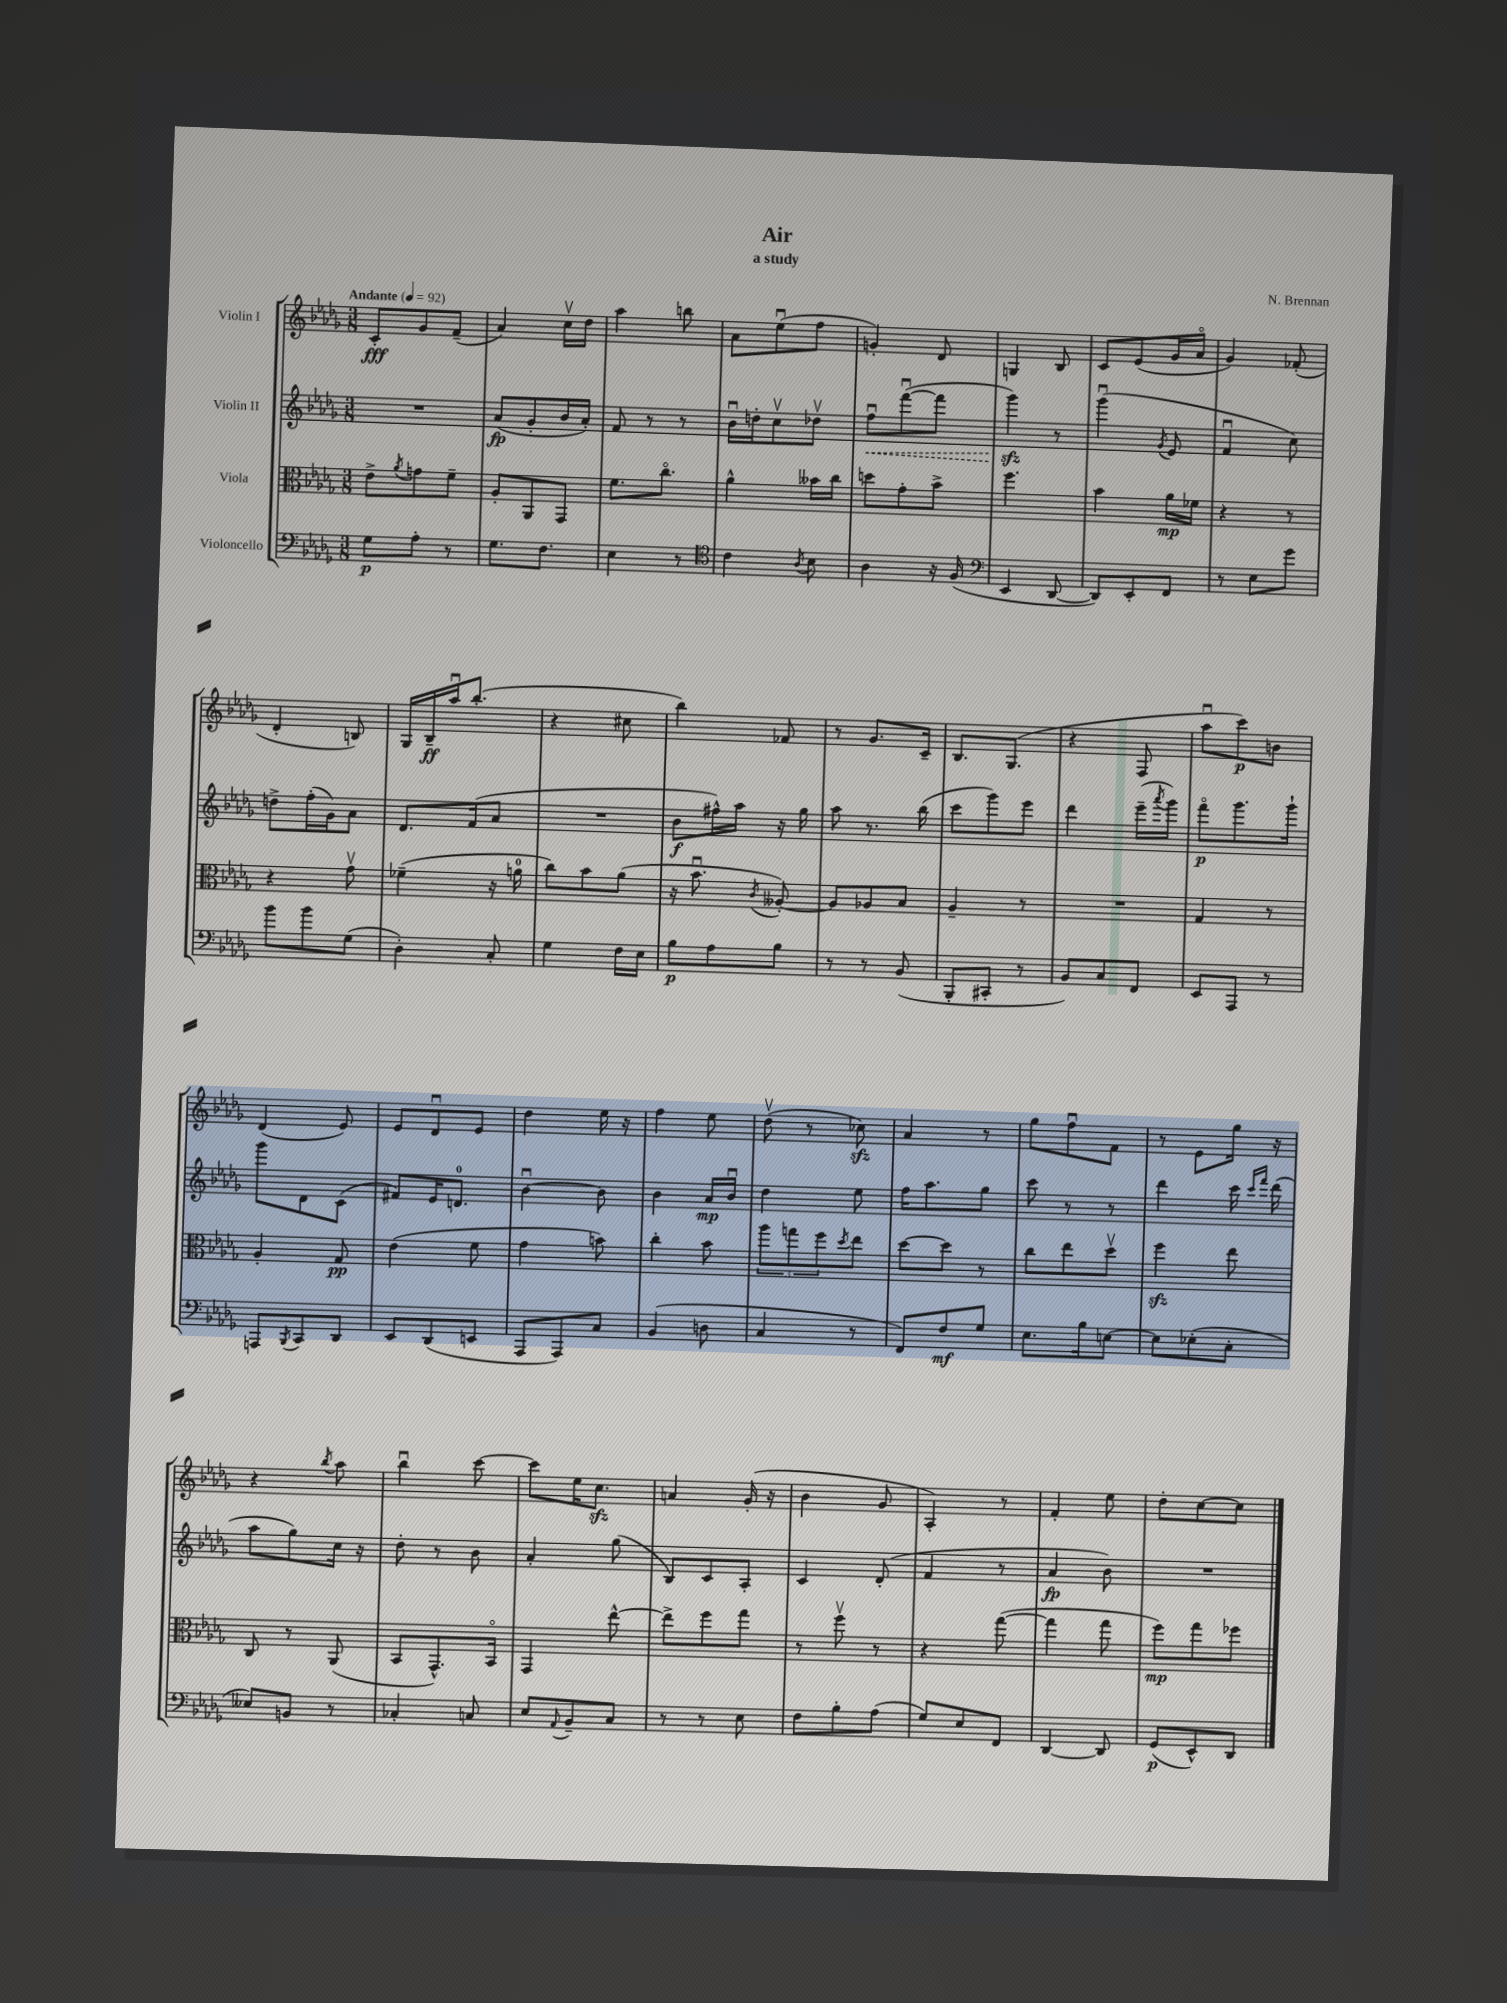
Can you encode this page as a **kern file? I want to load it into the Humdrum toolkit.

**kern	**kern	**kern	**kern
*staff4	*staff3	*staff2	*staff1
*clefF4	*clefC3	*clefG2	*clefG2
*k[b-e-a-d-g-]	*k[b-e-a-d-g-]	*k[b-e-a-d-g-]	*k[b-e-a-d-g-]
*M3/8	*M3/8	*M3/8	*M3/8
*MM92	*MM92	*MM92	*MM92
8G-\L	8e-^\L	4.r	8c'/L
.	8qa-/	.	.
8A-'\J	8g\	.	8g-/
8r	8f~\J	.	(8f~/J
=	=	=	=
8.G-\L	8A-'/L	(8a-/L	4a-/)
.	8AA-/	8g-'/	.
8.F\J	.	.	.
.	8GG-/J	16b-/L	16ccv\LL
.	.	16a-'/JJ)	16dd-\JJ
=	=	=	=
4E-\	8.f\L	8f/	4aa-\
.	.	8r	.
.	8.cco\J	.	.
8r	.	8r	8bb\
=	=	=	=
*clefC4	*	*	*
4c\	4a-^^\	16b-u\LL	8a-\L
.	.	16dd'\J	.
.	.	8ccv\	(8ee-u\
8qA-/	.	.	.
8B-\	16b--\LL	8dd-v\J	8ff\J
.	16cc\JJ	.	.
=	=	=	=
4A-\	8dd\L	8ffu\L	4g'/)
.	8g-'\	([8fffu\	.
16r	8b-^\J	8fff\]J	8d-/
(16F/	.	.	.
=	=	=	=
*clefF4	*	*	*
4EE-/	4.ff\	4ggg-\)	4G/
[8DD-/	.	8r	8B-/
=	=	=	=
8DD-/]L)	4b-\	(4ggg-u\	8c/L
8EE-'/	.	.	(8e-/
.	.	8qg-/	.
8FF/J	16a-\LL	8e-/	16g-/L
.	16f-\JJ	.	16a-o/JJ
=	=	=	=
8r	4r	4fu/	4g-/)
8E-\L	.	.	.
8g-\J	8r	8cc\)	(8f-'/
=	=	=	=
8b-\L	4r	8dd^\L	4d-'/
8b-\	.	(16ff'\L	.
.	.	16g-\J)	.
(8G-\J	8g-v\	8a-\J	8B/)
=	=	=	=
4D-'\)	(4f-~\	8.d-/L	16G-/LL
.	.	.	16B-~/
.	.	.	16aa-u/J
.	.	(16f/k	(8.bb-'/J
8C'/	16r	8a-/J	.
.	16a\	.	.
=	=	=	=
4G-\	8cc\L)	4.r	4r
.	8b-\	.	.
16F\LL	(8a-\J	.	8cc#\
16E-\JJ	.	.	.
=	=	=	=
8B-\L	16r	8b-\L	4bb-\)
.	8.b-u\	.	.
8A-\	.	16ff#^^\L)	.
.	.	16aa-\JJ	.
.	8qc/	.	.
8B-\J	[8A--'/)	16r	8f-/
.	.	16gg-\	.
=	=	=	=
8r	8A--/]L	8aa-\	8r
8r	8A-/	8.r	8.g-/L
(8BB-/	8B-/J	.	.
.	.	(16bb-\	16c~/Jk
=	=	=	=
8BBB-'/L	4A-~/	8ccc\L	8.B-/L
8CC#'/J	.	8ggg-\)	.
.	.	.	(8.G-/J
8r	8r	8eee-\J	.
=	=	=	=
8BB-/L)	4.r	4ddd-\	4r
8C/	.	.	.
8FF/J	.	(16eee-~\LL	8F/
.	.	8qaaa-/	.
.	.	16ggg-\JJ)	.
=	=	=	=
8EE-/L	4G-/	8fffo\L	8aa-u\L
8AAA-/J	.	8.ggg-\	8ccc\)
8r	8r	.	8b\J
.	.	16ggg-`\Jk	.
=	=	=	=
8AAA/L	4A-'/	8ggg-\L	(4d-/
8qBBB-/	.	.	.
8CC/	.	8d-\	.
8DD-/J	8G-/	(8c\J	8e-/)
=	=	=	=
8EE-/L	(4e-\	8f#/L)	8e-/L
(8DD-/	.	16e-/K	8d-u/
.	.	8.d/J	.
8EE/J	8f\	.	8e-/J
=	=	=	=
8AAA-/L	4g-\	[4b-u\	4dd-\
8AAA-/)	.	.	.
8C/J	8b\)	8b-\]	16ee-\
.	.	.	16r
=	=	=	=
(4BB-/	4cc'\	4b-\	4ff\
8D\	8b-\	16a-/LL	8ee-\
.	.	16b-u/JJ	.
=	=	=	=
4C/	12aa-\L	4dd-\	(8dd-v\
.	12gg\	.	.
.	.	.	8r
.	12ff\	.	.
.	8qdd-/	.	.
8r	8ee-\J	8ee-\	8cc-\)
=	=	=	=
8FF/L)	[8dd-\L	16ff\LK	4a-/
.	.	8.aa-\	.
8F/	8dd-\]J	.	.
8G-/J	8r	8gg-\J	8r
=	=	=	=
8.E-\L	8cc\L	8ccc\	8gg-\L
.	8ee-\	8r	8ffu\
16B-\k	.	.	.
[8E\J	8dd-v\J	8r	8f\J
=	=	=	=
8E\]L	4ff\	4ddd-\	8r
(8E-'\	.	.	8e-\L
8C'\J	8ee-\	16ccc\	16gg-\Jk
.	.	16qqccc/LL	.
.	.	16qqfff/JJ	.
.	.	(16ddd-\	16r
=	=	=	=
8E--/L)	8C/	8aa-\L	4r
8BB/J	8r	8gg-\)	.
.	.	.	8qbb-/
8r	(8AA-/	16cc\Jk	8aa-\
.	.	16r	.
=	=	=	=
4C-'/	8BB-/L	8dd-'\	4bb-u\
.	8.GG-^^/)	8r	.
8C/	.	8b-\	[8ccc\
.	16BB-o/Jk	.	.
=	=	=	=
8E-/L	4GG-/	4a-'/	8ccc\]L
8qqAA-/	.	.	.
8BB-~/	.	.	16ee-\K
.	.	.	8.cc\J
8C/J	[8ee-^^\	(8gg-\	.
=	=	=	=
8r	8ee-^\]L	8B-/L)	4a/
8r	8ff\	8c/	.
8E-\	8gg-\J	8A-'/J	(16g-'/
.	.	.	16r
=	=	=	=
8F\L	8r	4c/	4b-\
8B-'\	8ffv\	.	.
(8A-\J	8r	(8d-'/	8g-/
=	=	=	=
8G-/L)	4r	4f/	4A-'/)
8E-/	.	.	.
8FF/J	([8gg-\	8r	8r
=	=	=	=
[4DD-/	4gg-\]	4a-/	4f'/
8DD-/]	8gg-\	8b-\)	8ee-\
=	=	=	=
(8GG-/L	8ff\L)	4.r	8dd-'\L
8EE-^^/)	8gg-\	.	[8cc\
8DD-/J	8ff-\J	.	8cc\]J
==	==	==	==
*-	*-	*-	*-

> DIRECTIVE:
Identify every line in the data above that contains the string "kern", treating uppercase and lowercase letters as different, and copy each of those lines.

> SOLUTION:
Can you encode this page as a **kern file? I want to load it into the Humdrum toolkit.
**kern	**kern	**kern	**kern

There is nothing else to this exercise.